→ Provided material:
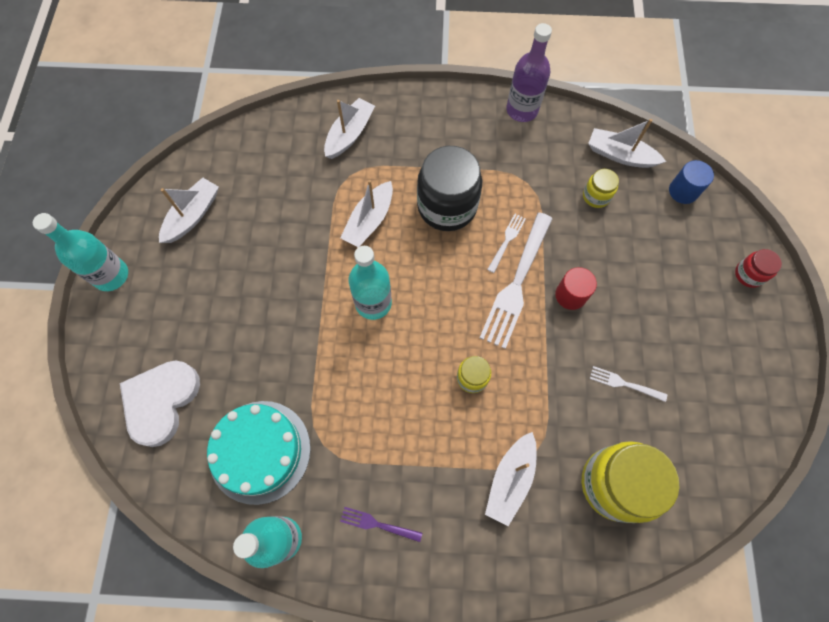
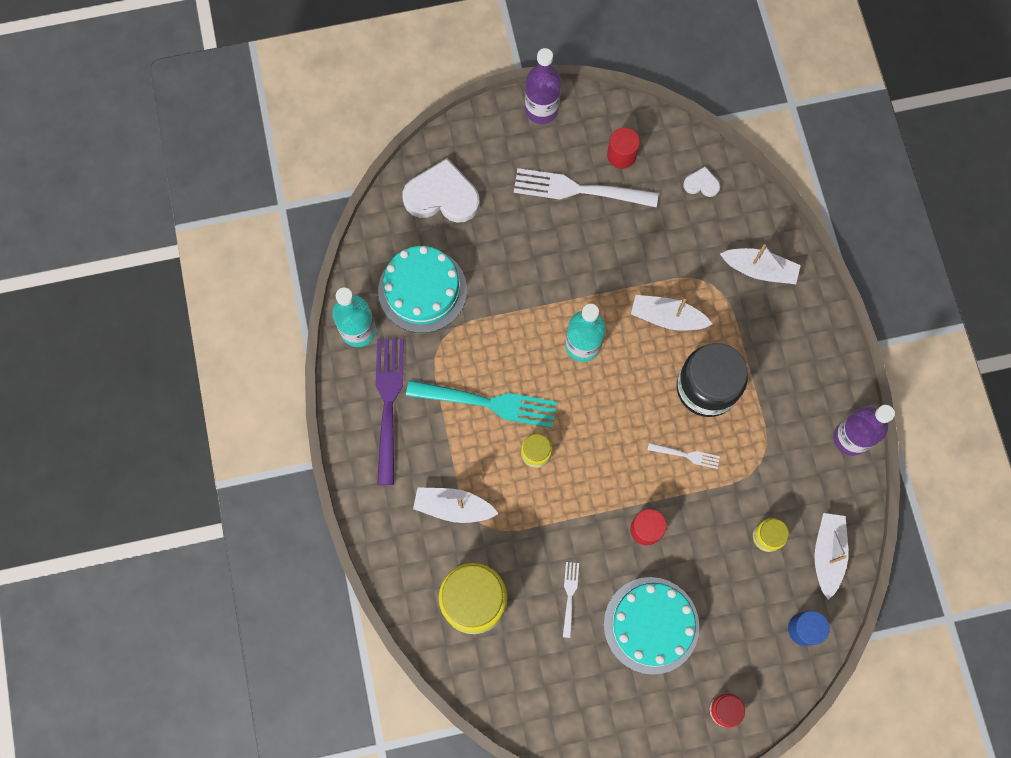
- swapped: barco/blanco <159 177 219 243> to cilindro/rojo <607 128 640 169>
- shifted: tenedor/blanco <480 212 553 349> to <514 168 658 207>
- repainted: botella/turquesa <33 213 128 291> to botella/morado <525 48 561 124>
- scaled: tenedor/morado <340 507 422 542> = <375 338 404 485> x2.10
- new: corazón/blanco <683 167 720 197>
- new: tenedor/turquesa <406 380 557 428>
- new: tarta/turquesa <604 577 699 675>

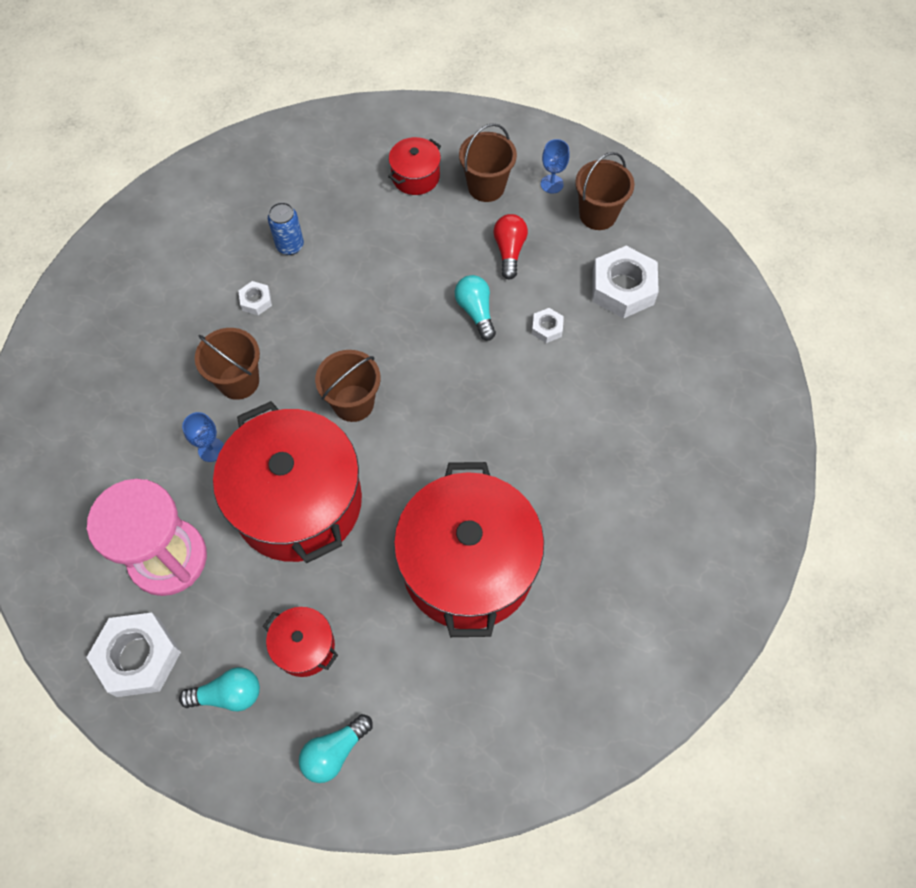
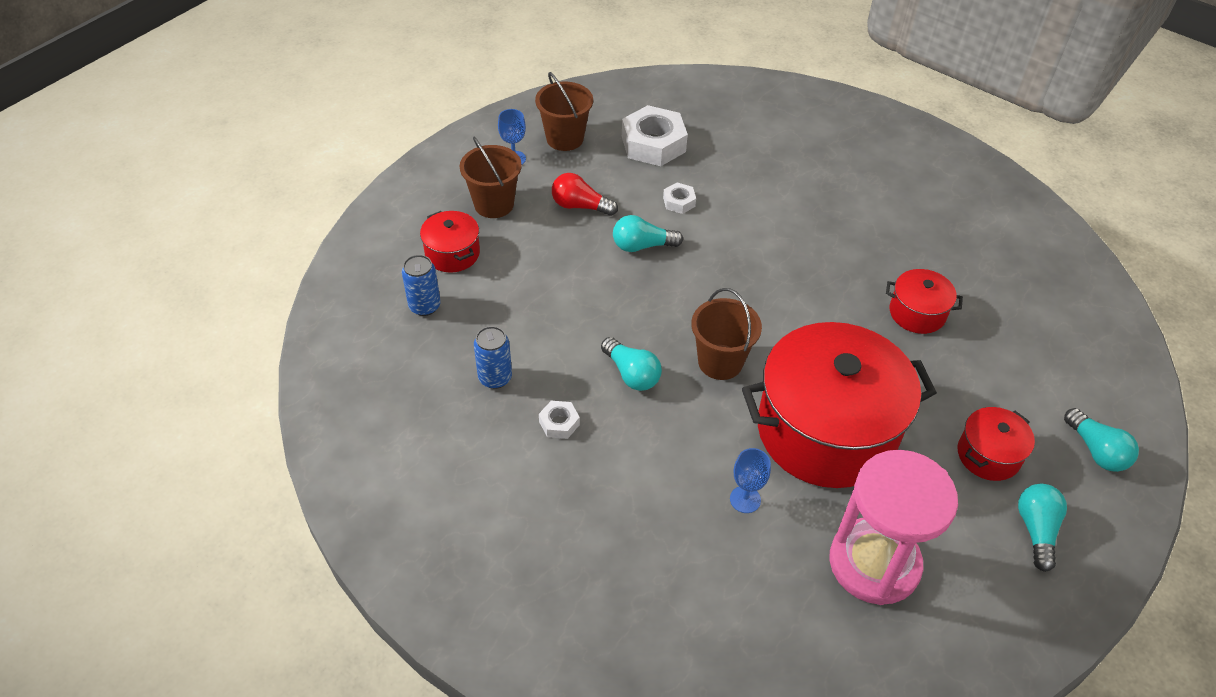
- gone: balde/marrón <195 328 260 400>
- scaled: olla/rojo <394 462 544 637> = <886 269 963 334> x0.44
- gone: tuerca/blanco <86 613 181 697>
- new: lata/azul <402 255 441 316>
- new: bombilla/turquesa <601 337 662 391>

...

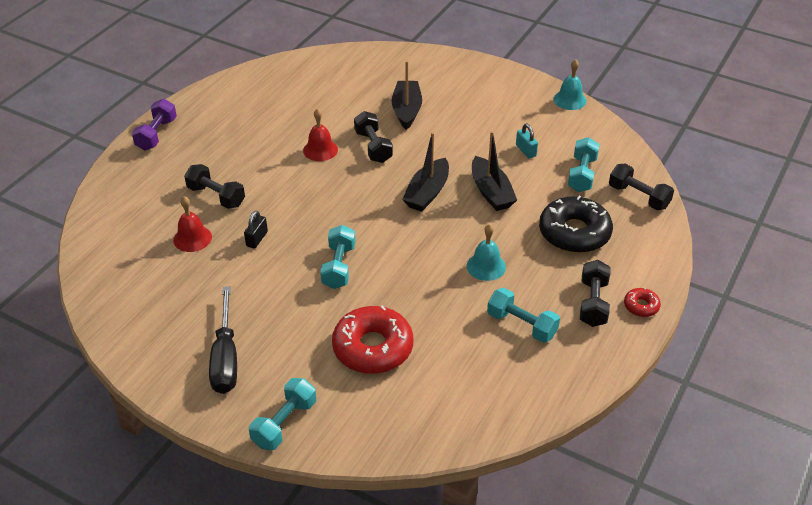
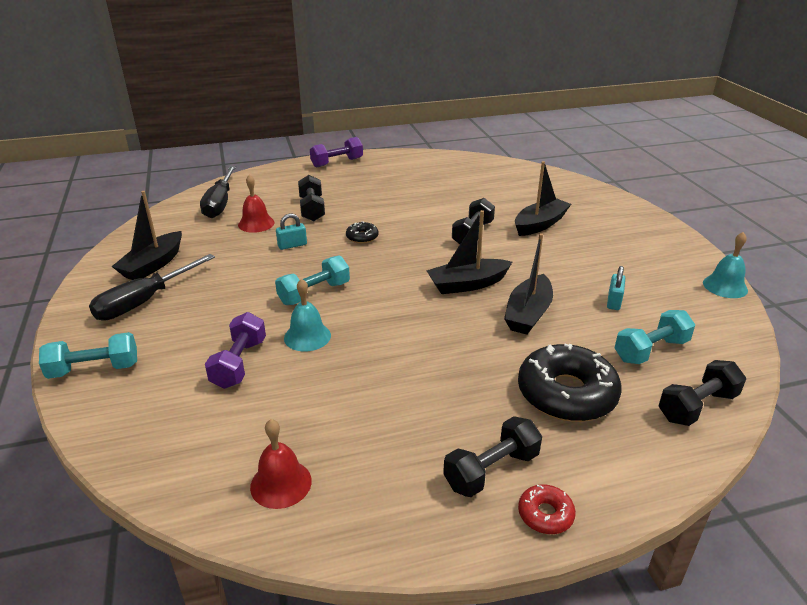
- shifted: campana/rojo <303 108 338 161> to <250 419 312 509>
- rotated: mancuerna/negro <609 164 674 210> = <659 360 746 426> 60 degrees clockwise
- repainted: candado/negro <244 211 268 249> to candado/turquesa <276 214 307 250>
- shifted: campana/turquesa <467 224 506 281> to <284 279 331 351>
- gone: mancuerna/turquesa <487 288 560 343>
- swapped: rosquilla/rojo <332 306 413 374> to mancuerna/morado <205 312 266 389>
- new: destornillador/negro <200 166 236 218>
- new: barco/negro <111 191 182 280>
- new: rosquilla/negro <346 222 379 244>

→ Problem to solve:
Your answer must be the lines above from the one containing "- repainted: botella/turquesa" to the one containing "- new: tenedor/turquesa <406 380 557 428>", both included, restated word for word.

→ Task solution:
- repainted: botella/turquesa <33 213 128 291> to botella/morado <525 48 561 124>
- scaled: tenedor/morado <340 507 422 542> = <375 338 404 485> x2.10
- new: corazón/blanco <683 167 720 197>
- new: tenedor/turquesa <406 380 557 428>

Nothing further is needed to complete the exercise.